[Data excerpts]
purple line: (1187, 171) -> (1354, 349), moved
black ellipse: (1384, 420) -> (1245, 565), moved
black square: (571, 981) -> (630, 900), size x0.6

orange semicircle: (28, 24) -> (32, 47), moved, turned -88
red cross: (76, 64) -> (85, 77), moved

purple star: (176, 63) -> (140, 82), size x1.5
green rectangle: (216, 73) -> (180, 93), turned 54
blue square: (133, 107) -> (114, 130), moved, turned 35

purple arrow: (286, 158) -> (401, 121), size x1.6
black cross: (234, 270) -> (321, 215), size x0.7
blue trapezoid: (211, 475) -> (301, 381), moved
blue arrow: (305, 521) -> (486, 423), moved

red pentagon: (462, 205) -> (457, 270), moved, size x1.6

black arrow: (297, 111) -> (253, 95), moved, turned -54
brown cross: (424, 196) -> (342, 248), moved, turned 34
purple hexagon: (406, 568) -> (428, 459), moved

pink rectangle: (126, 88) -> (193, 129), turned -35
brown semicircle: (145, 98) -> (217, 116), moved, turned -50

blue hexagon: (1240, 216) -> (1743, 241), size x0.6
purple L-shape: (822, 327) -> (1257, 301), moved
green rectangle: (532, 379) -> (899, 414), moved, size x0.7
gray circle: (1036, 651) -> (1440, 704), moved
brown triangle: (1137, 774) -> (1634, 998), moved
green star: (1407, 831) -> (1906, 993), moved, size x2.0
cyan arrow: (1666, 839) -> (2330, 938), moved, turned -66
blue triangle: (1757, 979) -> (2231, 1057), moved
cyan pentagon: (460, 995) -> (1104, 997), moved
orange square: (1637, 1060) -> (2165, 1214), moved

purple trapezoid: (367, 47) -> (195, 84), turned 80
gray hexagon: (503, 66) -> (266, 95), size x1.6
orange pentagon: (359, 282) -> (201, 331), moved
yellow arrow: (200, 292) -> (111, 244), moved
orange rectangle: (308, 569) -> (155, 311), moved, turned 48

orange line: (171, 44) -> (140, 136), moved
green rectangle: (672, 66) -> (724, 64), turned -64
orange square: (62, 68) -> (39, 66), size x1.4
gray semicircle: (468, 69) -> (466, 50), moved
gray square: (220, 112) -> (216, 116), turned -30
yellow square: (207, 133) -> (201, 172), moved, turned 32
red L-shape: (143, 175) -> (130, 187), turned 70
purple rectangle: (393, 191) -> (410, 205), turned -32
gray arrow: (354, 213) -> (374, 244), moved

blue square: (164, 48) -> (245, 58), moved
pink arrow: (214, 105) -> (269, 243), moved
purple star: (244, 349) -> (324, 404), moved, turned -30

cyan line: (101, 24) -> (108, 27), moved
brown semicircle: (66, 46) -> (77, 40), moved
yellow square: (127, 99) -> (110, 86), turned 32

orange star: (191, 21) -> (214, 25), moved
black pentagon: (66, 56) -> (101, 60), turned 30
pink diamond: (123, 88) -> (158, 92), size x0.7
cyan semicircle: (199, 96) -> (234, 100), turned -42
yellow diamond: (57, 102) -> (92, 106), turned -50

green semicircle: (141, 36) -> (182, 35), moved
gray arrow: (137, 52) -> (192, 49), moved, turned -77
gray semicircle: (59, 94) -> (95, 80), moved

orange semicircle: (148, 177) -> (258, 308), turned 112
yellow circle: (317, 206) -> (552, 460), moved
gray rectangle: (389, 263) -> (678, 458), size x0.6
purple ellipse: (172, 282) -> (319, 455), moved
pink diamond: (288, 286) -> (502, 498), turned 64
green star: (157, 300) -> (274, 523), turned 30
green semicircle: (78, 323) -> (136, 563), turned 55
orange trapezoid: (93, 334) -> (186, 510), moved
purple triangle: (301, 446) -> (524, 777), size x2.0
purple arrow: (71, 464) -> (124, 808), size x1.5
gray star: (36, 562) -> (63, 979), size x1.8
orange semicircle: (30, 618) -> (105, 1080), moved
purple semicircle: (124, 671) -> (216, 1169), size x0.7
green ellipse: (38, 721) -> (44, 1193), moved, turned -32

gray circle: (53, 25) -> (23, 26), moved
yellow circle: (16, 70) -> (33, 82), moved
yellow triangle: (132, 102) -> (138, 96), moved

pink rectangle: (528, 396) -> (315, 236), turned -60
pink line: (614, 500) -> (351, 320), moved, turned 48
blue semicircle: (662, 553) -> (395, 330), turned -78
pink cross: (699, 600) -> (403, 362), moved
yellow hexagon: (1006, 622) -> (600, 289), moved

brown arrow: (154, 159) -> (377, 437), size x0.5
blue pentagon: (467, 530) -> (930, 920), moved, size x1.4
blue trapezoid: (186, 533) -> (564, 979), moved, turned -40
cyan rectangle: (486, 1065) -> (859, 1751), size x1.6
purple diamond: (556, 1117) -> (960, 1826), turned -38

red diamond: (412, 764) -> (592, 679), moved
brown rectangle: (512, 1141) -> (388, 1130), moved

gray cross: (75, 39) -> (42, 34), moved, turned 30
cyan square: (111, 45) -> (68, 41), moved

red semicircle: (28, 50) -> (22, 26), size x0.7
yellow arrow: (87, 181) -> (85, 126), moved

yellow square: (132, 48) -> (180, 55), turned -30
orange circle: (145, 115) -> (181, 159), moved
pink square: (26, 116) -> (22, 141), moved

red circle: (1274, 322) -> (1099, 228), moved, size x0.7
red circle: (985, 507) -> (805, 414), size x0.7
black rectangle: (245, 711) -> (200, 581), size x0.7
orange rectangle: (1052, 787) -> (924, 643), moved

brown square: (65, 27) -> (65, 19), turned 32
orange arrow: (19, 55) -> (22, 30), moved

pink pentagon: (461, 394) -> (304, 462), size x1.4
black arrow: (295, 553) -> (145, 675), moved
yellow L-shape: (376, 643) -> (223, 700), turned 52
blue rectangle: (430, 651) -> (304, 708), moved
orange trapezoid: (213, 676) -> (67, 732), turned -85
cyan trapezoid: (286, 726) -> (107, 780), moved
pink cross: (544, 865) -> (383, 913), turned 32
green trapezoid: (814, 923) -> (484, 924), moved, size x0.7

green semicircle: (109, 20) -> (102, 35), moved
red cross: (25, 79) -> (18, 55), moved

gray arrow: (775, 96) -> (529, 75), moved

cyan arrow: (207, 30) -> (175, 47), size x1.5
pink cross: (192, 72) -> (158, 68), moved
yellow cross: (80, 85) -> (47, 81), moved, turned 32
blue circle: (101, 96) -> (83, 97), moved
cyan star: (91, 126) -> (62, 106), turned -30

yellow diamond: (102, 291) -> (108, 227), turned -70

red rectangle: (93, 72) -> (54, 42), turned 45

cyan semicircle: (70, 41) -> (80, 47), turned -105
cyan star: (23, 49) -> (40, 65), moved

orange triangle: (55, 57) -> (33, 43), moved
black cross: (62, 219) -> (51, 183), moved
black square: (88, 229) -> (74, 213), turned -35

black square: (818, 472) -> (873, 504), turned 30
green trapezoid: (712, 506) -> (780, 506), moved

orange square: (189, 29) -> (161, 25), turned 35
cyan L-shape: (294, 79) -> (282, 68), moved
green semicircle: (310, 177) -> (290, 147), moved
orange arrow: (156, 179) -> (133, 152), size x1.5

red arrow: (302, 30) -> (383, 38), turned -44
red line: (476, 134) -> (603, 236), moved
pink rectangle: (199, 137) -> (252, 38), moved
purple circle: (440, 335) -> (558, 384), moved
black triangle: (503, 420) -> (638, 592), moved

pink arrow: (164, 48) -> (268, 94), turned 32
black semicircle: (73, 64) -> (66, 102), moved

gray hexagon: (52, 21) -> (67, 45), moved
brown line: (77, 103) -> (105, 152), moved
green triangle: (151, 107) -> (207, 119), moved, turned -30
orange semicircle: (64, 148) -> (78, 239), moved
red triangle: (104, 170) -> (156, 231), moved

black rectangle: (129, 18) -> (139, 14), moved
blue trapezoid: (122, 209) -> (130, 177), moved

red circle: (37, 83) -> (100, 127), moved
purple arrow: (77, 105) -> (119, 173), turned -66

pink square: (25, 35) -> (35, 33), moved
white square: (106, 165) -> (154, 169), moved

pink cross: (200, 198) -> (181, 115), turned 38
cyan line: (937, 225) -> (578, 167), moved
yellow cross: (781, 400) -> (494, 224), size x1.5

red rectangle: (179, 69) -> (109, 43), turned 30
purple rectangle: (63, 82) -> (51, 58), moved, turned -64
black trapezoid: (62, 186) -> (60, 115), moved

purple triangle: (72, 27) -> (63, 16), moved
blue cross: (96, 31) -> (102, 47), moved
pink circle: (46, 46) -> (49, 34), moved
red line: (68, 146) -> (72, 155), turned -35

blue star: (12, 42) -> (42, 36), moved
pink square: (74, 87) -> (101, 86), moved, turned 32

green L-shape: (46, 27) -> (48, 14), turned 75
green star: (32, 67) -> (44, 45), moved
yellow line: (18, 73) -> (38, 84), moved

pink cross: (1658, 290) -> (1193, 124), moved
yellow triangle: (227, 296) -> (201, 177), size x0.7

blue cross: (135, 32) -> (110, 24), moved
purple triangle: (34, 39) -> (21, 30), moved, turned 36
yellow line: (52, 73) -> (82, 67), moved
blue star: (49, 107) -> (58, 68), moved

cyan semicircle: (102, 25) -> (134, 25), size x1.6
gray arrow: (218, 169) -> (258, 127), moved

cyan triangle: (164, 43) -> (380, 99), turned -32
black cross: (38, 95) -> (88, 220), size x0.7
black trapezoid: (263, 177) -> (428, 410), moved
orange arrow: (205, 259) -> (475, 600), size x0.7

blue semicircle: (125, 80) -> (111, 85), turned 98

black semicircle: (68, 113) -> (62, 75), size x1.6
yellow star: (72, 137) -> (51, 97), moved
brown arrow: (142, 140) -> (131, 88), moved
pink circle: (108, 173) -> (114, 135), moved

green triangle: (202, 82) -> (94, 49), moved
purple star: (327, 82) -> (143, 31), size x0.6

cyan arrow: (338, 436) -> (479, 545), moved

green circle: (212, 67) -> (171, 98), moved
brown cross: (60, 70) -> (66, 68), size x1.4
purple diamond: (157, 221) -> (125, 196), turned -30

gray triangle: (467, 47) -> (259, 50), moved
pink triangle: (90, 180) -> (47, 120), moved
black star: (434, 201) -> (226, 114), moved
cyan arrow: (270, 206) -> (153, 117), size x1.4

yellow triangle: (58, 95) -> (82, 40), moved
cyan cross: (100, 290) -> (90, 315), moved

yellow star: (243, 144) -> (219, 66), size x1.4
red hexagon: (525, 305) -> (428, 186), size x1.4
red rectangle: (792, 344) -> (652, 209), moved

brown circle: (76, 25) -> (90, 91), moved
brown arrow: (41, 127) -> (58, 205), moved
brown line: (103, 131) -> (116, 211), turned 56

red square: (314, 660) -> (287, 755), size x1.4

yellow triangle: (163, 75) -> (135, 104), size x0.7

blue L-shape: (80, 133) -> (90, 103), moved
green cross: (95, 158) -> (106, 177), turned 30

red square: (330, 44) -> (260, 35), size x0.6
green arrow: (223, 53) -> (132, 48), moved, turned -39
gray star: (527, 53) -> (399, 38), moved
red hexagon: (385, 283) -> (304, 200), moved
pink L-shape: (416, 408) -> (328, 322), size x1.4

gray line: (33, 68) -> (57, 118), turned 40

*ABOUT THIS EXERCISE*
From the records above, repeat exactly the lines from the one with "pink cross: (1658, 290) -> (1193, 124), moved" through the one with "orange arrow: (205, 259)", both included.

*COMPLETED EXERCISE*
pink cross: (1658, 290) -> (1193, 124), moved
yellow triangle: (227, 296) -> (201, 177), size x0.7

blue cross: (135, 32) -> (110, 24), moved
purple triangle: (34, 39) -> (21, 30), moved, turned 36
yellow line: (52, 73) -> (82, 67), moved
blue star: (49, 107) -> (58, 68), moved

cyan semicircle: (102, 25) -> (134, 25), size x1.6
gray arrow: (218, 169) -> (258, 127), moved

cyan triangle: (164, 43) -> (380, 99), turned -32
black cross: (38, 95) -> (88, 220), size x0.7
black trapezoid: (263, 177) -> (428, 410), moved
orange arrow: (205, 259) -> (475, 600), size x0.7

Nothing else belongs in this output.